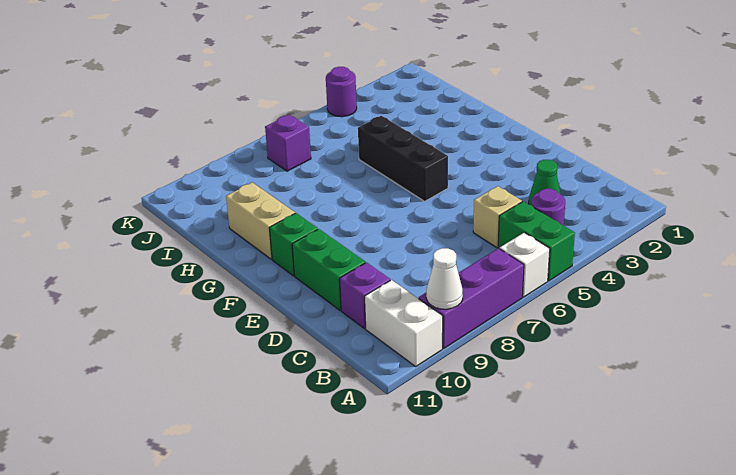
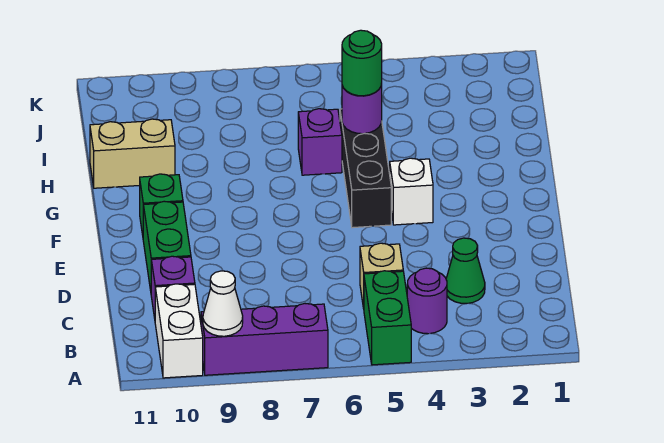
white brick A6 level 1 -> white brick F4 level 1
tan brick G10:H10 level 1 -> tan brick H10:H11 level 1
none -> green round brick H5 level 3
purple brick J7 level 1 -> purple brick H6 level 1
purple round brick K4 level 1 -> purple round brick H5 level 2

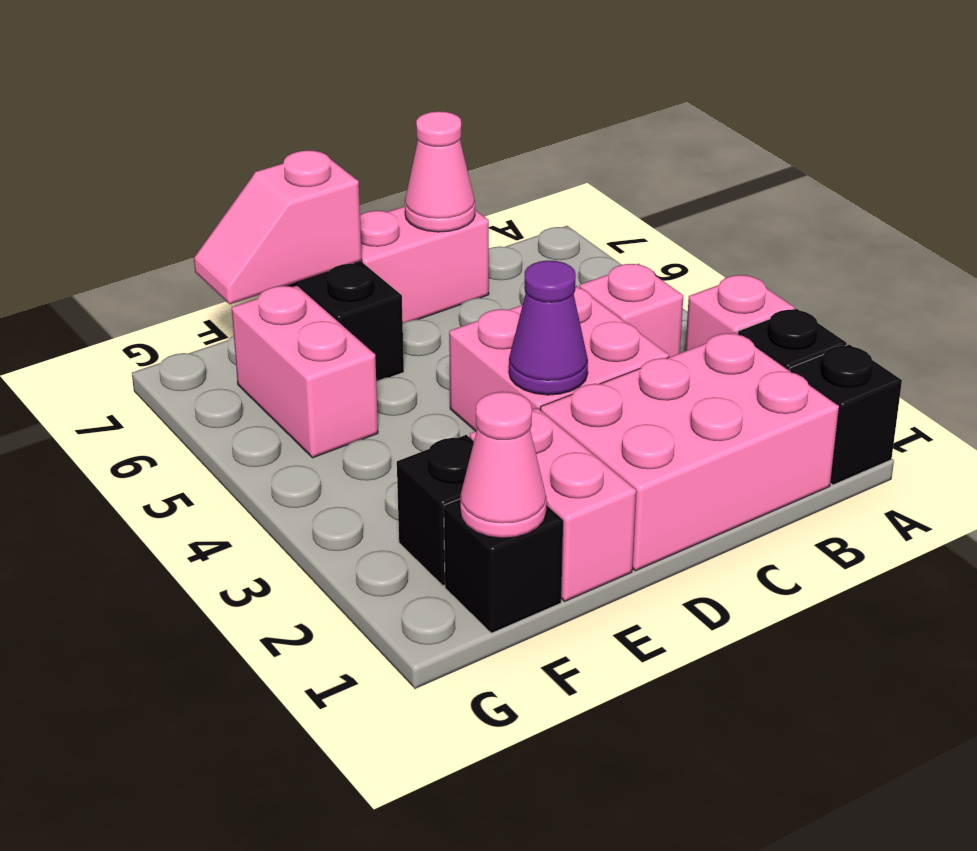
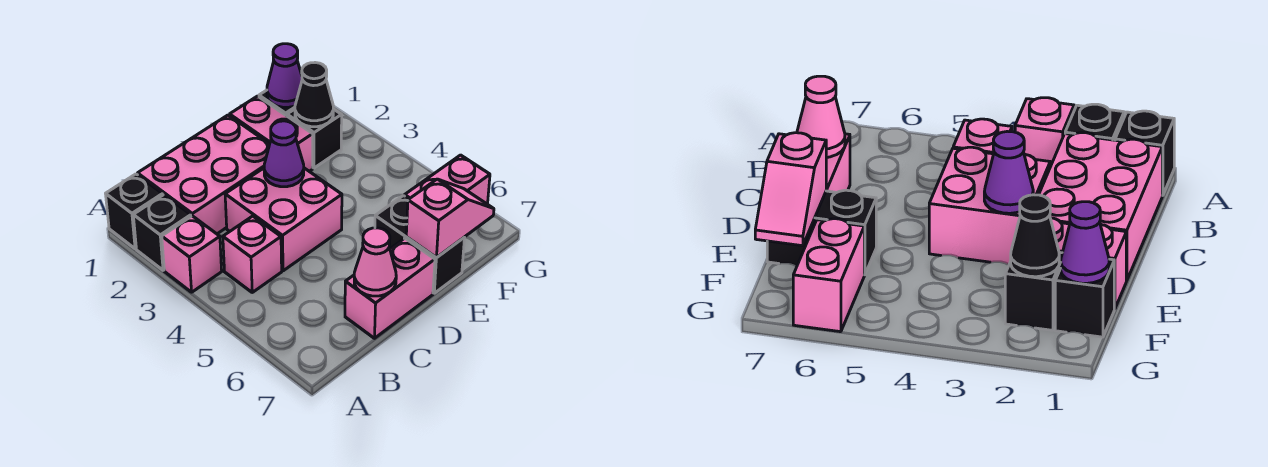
pink cone F1 level 2 -> purple cone F1 level 2
none -> black cone F2 level 2
pink brick F5:F6 level 1 -> pink brick F6:G6 level 1

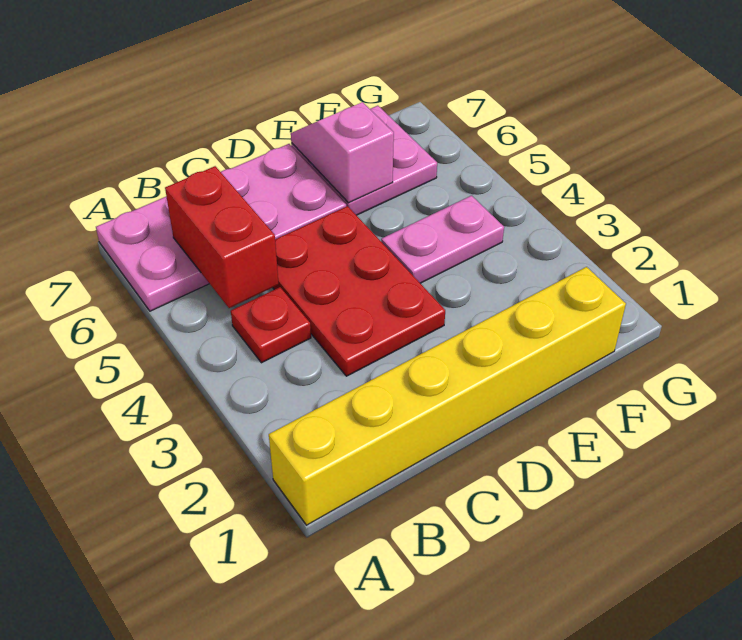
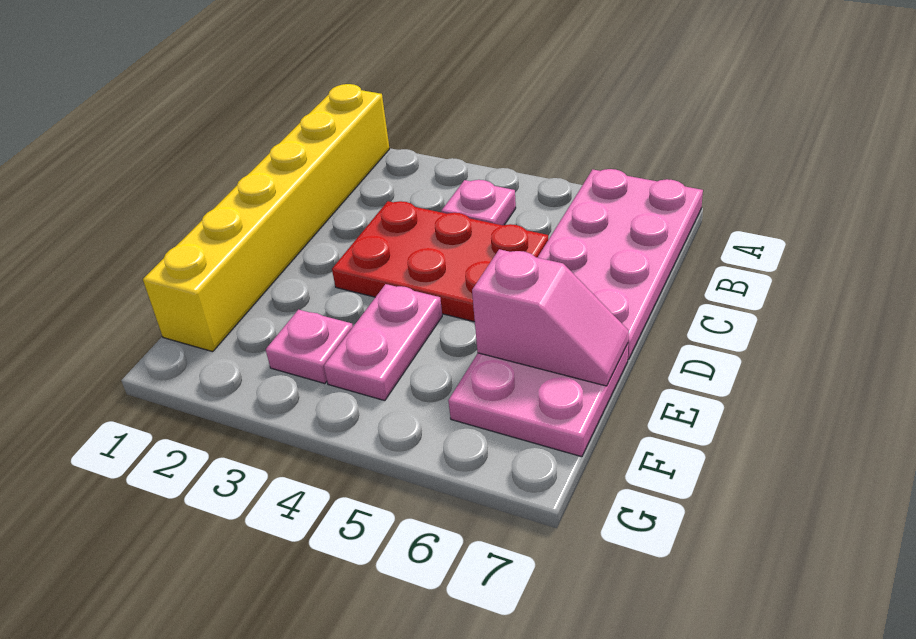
red plate B4 level 1 -> pink plate B4 level 1
red brick B5:B6 level 2 -> none
none -> pink plate F3 level 1

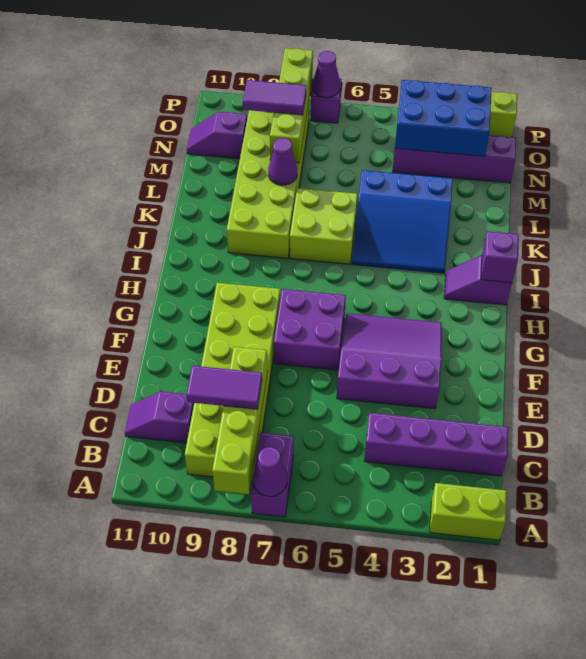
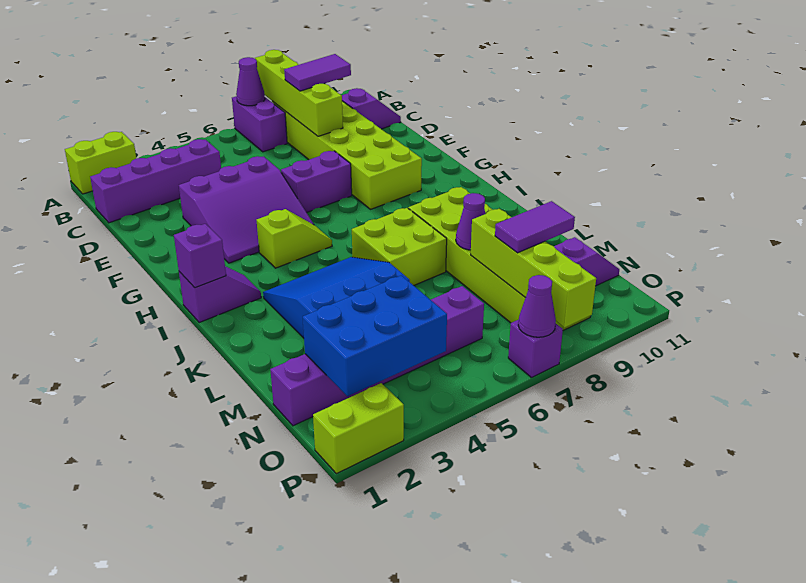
purple brick F6:G7 level 1 -> purple brick F6:F7 level 1
none -> lime slope H4:H5 level 1 top 4
purple brick N1:N4 level 1 -> purple brick N1:N6 level 1

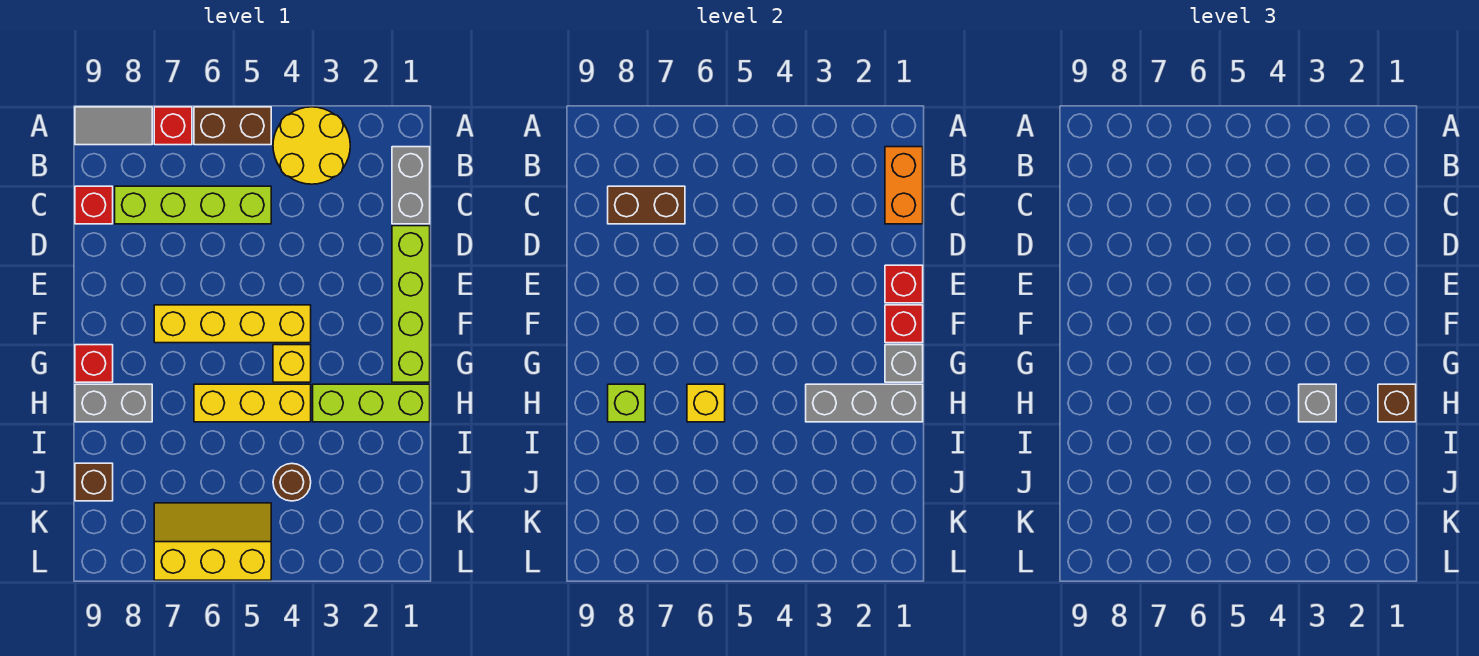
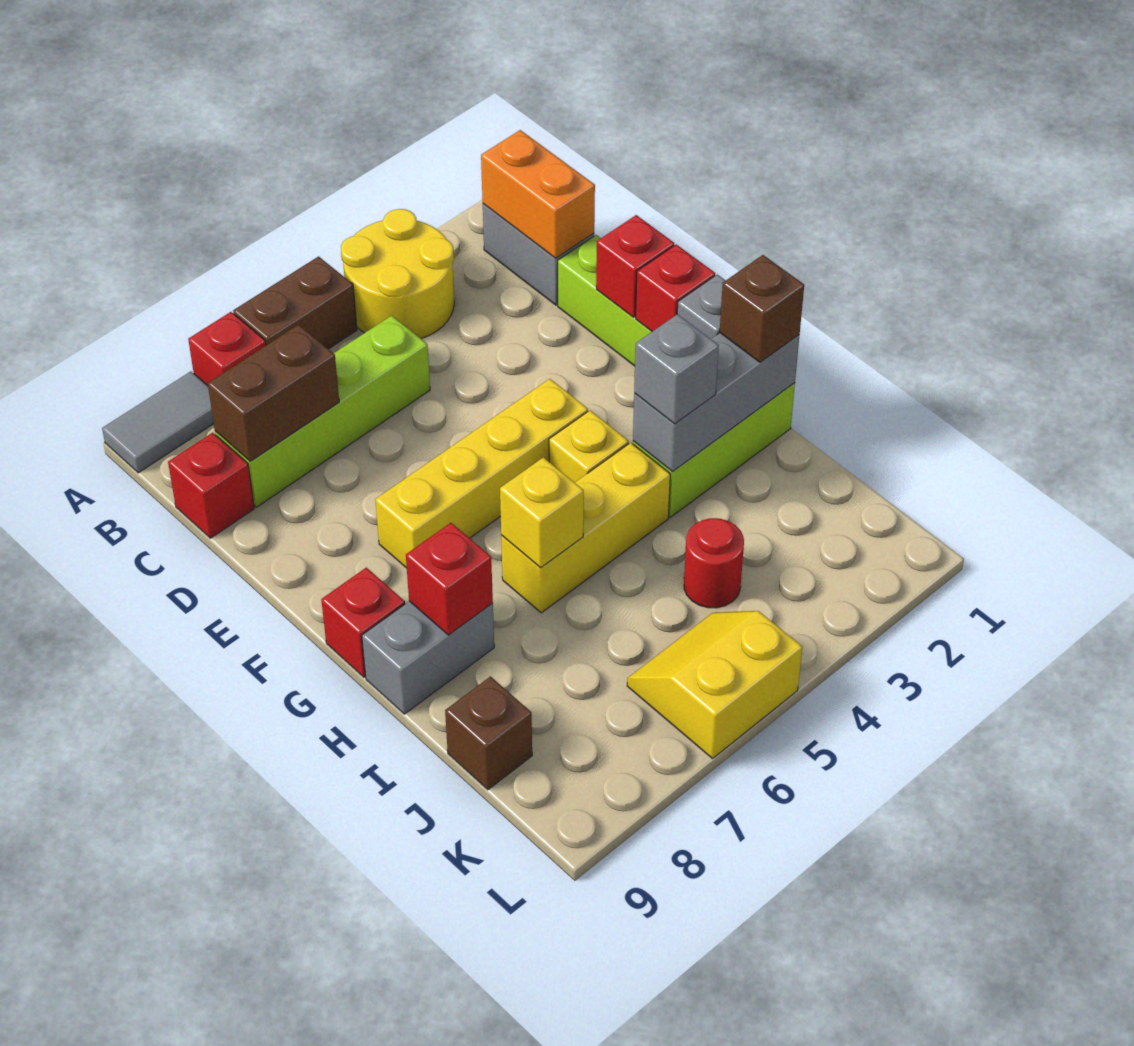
lime brick H8 level 2 -> red brick H8 level 2
brown round brick J4 level 1 -> red round brick J4 level 1
yellow slope K5:L7 level 1 top L -> yellow slope K5:L6 level 1 top L

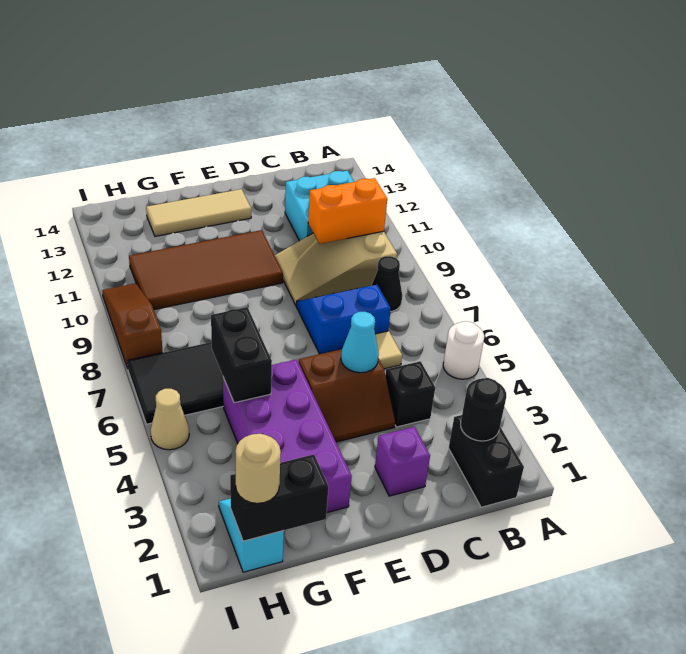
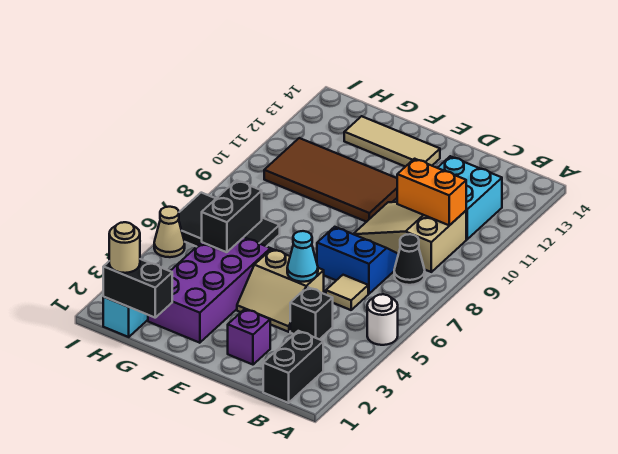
black round brick B2 level 2 -> none
brown slope D4:E5 level 1 top 5 -> tan slope D4:E5 level 1 top 5
brown slope I8:I10 level 1 top 8 -> none

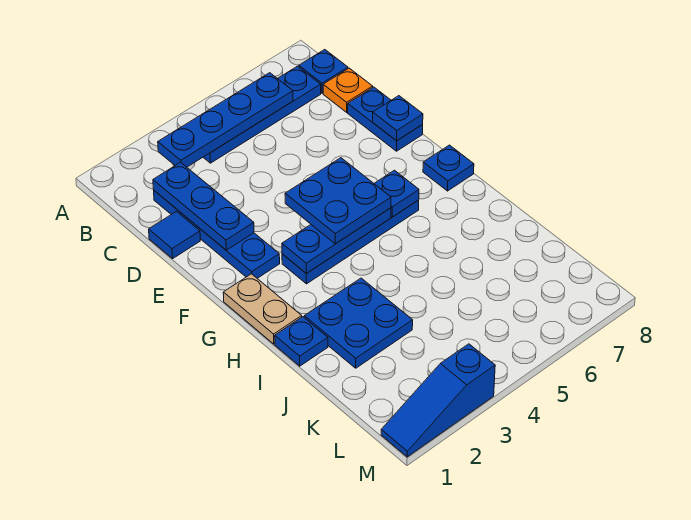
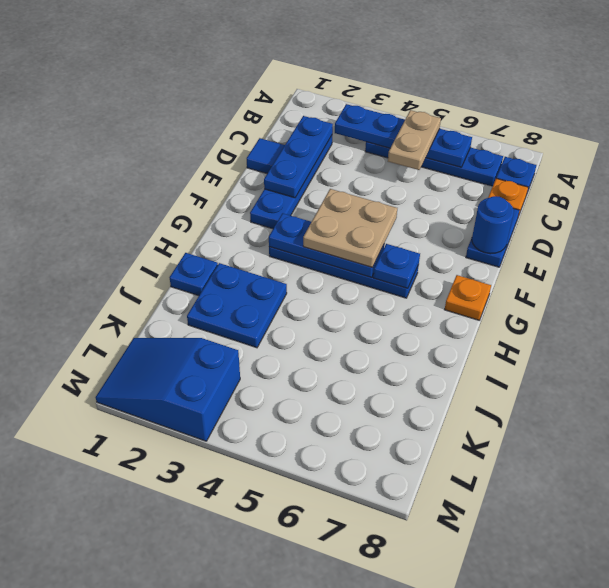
blue plate E8 level 2 -> blue round brick E8 level 2
blue plate F4:G5 level 3 -> tan plate F4:G5 level 3
tan plate G1:H1 level 1 -> tan plate B5:C5 level 3
blue plate G8 level 1 -> orange plate G8 level 1
blue slope M1:M3 level 1 top 3 -> blue slope L1:M3 level 1 top 3

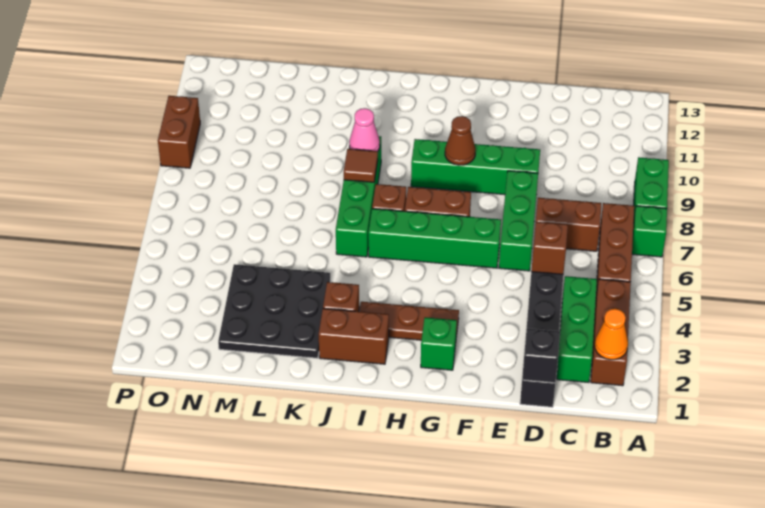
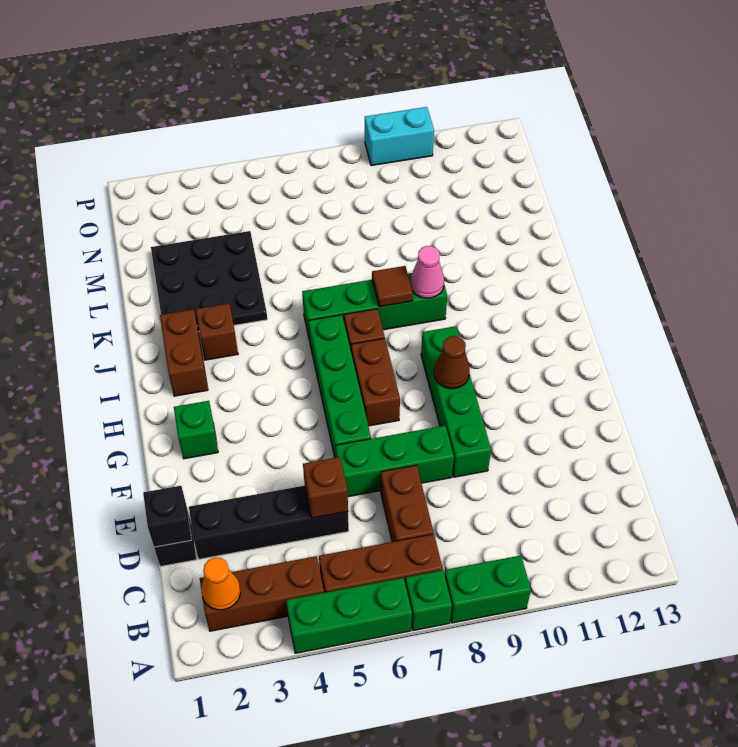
green brick C2:C4 level 1 -> green brick A4:A6 level 1
brown plate G3:I3 level 1 -> none
brown brick P9:P10 level 1 -> cyan brick P9:P10 level 1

+++

If a line of the entries contains "round", it counts; say how many such lines there are and give only the number.

### Exercise answer
5